What to produce | All of the data that follows should be retyped exactly as it appears.

Material for the task |
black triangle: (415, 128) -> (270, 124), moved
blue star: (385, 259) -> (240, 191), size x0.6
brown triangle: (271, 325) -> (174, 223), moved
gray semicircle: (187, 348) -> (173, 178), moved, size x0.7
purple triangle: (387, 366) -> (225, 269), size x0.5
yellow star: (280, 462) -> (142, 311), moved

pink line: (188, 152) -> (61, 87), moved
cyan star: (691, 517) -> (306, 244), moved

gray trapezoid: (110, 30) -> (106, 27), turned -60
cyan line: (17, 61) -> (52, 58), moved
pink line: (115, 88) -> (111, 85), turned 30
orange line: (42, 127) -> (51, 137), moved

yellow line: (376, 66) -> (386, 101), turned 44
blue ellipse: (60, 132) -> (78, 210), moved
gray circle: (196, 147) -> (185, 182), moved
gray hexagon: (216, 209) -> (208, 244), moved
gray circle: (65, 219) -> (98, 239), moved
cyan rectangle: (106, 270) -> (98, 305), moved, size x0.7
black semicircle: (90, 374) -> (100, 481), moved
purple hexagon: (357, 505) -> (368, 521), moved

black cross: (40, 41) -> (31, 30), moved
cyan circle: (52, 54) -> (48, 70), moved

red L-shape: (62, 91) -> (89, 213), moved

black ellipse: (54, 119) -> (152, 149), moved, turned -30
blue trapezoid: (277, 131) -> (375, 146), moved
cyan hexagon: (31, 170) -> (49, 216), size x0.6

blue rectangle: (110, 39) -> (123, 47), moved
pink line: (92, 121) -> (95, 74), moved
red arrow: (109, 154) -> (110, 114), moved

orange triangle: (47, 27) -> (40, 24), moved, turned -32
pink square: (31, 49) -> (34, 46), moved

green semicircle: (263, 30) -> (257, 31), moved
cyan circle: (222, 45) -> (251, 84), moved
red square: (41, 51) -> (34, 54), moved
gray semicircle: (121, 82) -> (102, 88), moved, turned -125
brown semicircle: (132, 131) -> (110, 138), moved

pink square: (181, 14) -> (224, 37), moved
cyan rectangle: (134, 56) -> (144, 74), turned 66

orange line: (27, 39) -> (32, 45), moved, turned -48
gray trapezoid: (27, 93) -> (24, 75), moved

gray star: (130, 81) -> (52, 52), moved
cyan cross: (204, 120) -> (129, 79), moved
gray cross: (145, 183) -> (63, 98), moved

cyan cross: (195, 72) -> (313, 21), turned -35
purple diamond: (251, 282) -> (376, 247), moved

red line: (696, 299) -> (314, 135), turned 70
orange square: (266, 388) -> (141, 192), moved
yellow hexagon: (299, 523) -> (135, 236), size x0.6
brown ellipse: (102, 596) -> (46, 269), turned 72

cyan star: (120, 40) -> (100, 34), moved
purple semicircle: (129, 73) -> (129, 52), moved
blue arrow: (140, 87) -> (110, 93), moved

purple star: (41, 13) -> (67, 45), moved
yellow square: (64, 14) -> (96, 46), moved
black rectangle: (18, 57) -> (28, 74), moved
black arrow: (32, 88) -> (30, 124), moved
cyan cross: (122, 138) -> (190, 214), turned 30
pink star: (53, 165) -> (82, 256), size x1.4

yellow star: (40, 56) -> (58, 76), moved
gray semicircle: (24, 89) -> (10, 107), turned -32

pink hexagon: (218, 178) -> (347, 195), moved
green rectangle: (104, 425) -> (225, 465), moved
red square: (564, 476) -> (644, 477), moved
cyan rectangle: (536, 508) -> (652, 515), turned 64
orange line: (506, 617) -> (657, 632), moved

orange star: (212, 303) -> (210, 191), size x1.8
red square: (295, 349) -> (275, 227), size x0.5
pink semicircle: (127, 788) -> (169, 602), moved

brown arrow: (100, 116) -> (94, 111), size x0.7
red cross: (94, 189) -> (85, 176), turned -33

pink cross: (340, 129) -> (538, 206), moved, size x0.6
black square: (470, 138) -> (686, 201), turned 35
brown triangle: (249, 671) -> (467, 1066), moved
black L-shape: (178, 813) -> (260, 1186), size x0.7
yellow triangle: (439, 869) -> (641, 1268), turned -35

Reply to the exercise |
black triangle: (415, 128) -> (270, 124), moved
blue star: (385, 259) -> (240, 191), size x0.6
brown triangle: (271, 325) -> (174, 223), moved
gray semicircle: (187, 348) -> (173, 178), moved, size x0.7
purple triangle: (387, 366) -> (225, 269), size x0.5
yellow star: (280, 462) -> (142, 311), moved

pink line: (188, 152) -> (61, 87), moved
cyan star: (691, 517) -> (306, 244), moved

gray trapezoid: (110, 30) -> (106, 27), turned -60
cyan line: (17, 61) -> (52, 58), moved
pink line: (115, 88) -> (111, 85), turned 30
orange line: (42, 127) -> (51, 137), moved

yellow line: (376, 66) -> (386, 101), turned 44
blue ellipse: (60, 132) -> (78, 210), moved
gray circle: (196, 147) -> (185, 182), moved
gray hexagon: (216, 209) -> (208, 244), moved
gray circle: (65, 219) -> (98, 239), moved
cyan rectangle: (106, 270) -> (98, 305), moved, size x0.7
black semicircle: (90, 374) -> (100, 481), moved
purple hexagon: (357, 505) -> (368, 521), moved

black cross: (40, 41) -> (31, 30), moved
cyan circle: (52, 54) -> (48, 70), moved

red L-shape: (62, 91) -> (89, 213), moved

black ellipse: (54, 119) -> (152, 149), moved, turned -30
blue trapezoid: (277, 131) -> (375, 146), moved
cyan hexagon: (31, 170) -> (49, 216), size x0.6

blue rectangle: (110, 39) -> (123, 47), moved
pink line: (92, 121) -> (95, 74), moved
red arrow: (109, 154) -> (110, 114), moved

orange triangle: (47, 27) -> (40, 24), moved, turned -32
pink square: (31, 49) -> (34, 46), moved

green semicircle: (263, 30) -> (257, 31), moved
cyan circle: (222, 45) -> (251, 84), moved
red square: (41, 51) -> (34, 54), moved
gray semicircle: (121, 82) -> (102, 88), moved, turned -125
brown semicircle: (132, 131) -> (110, 138), moved

pink square: (181, 14) -> (224, 37), moved
cyan rectangle: (134, 56) -> (144, 74), turned 66

orange line: (27, 39) -> (32, 45), moved, turned -48
gray trapezoid: (27, 93) -> (24, 75), moved

gray star: (130, 81) -> (52, 52), moved
cyan cross: (204, 120) -> (129, 79), moved
gray cross: (145, 183) -> (63, 98), moved

cyan cross: (195, 72) -> (313, 21), turned -35
purple diamond: (251, 282) -> (376, 247), moved

red line: (696, 299) -> (314, 135), turned 70
orange square: (266, 388) -> (141, 192), moved
yellow hexagon: (299, 523) -> (135, 236), size x0.6
brown ellipse: (102, 596) -> (46, 269), turned 72

cyan star: (120, 40) -> (100, 34), moved
purple semicircle: (129, 73) -> (129, 52), moved
blue arrow: (140, 87) -> (110, 93), moved

purple star: (41, 13) -> (67, 45), moved
yellow square: (64, 14) -> (96, 46), moved
black rectangle: (18, 57) -> (28, 74), moved
black arrow: (32, 88) -> (30, 124), moved
cyan cross: (122, 138) -> (190, 214), turned 30
pink star: (53, 165) -> (82, 256), size x1.4

yellow star: (40, 56) -> (58, 76), moved
gray semicircle: (24, 89) -> (10, 107), turned -32

pink hexagon: (218, 178) -> (347, 195), moved
green rectangle: (104, 425) -> (225, 465), moved
red square: (564, 476) -> (644, 477), moved
cyan rectangle: (536, 508) -> (652, 515), turned 64
orange line: (506, 617) -> (657, 632), moved

orange star: (212, 303) -> (210, 191), size x1.8
red square: (295, 349) -> (275, 227), size x0.5
pink semicircle: (127, 788) -> (169, 602), moved

brown arrow: (100, 116) -> (94, 111), size x0.7
red cross: (94, 189) -> (85, 176), turned -33

pink cross: (340, 129) -> (538, 206), moved, size x0.6
black square: (470, 138) -> (686, 201), turned 35
brown triangle: (249, 671) -> (467, 1066), moved
black L-shape: (178, 813) -> (260, 1186), size x0.7
yellow triangle: (439, 869) -> (641, 1268), turned -35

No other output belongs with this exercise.